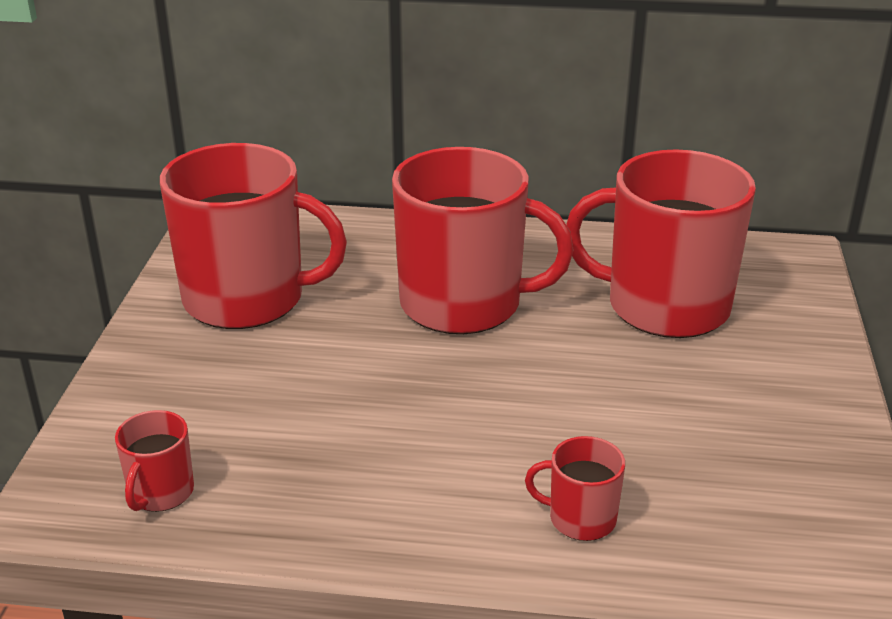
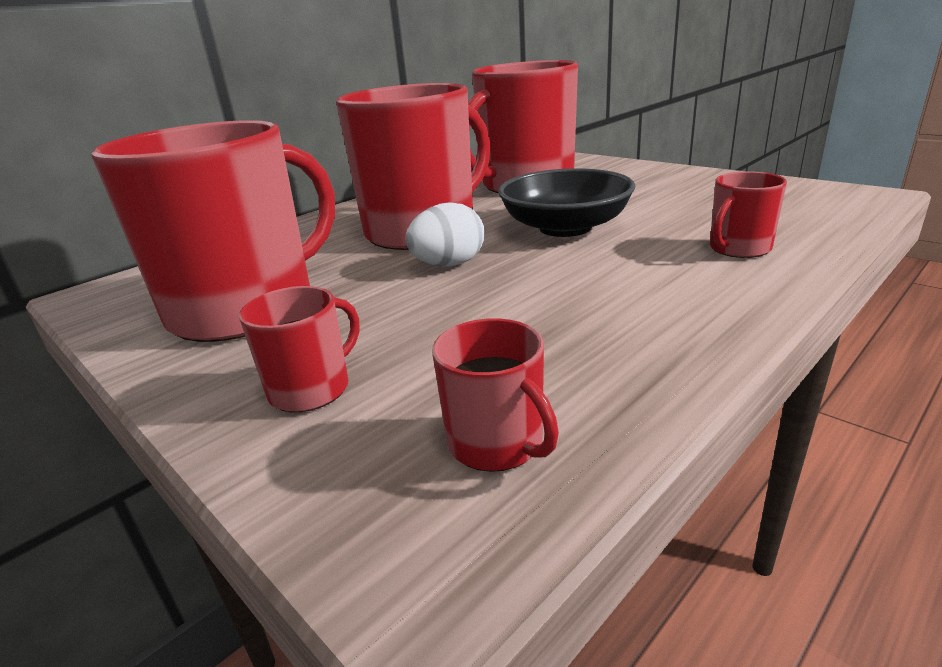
camera: 50 degrees left, 5 degrees down
none -> red mug [239,286,359,412]
none -> white egg [405,202,485,266]
none -> black bowl [498,168,636,237]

#### [Problem statement]
Repeat the material above word for word and skip every image in it.

#### [Task response]
camera: 50 degrees left, 5 degrees down
none -> red mug [239,286,359,412]
none -> white egg [405,202,485,266]
none -> black bowl [498,168,636,237]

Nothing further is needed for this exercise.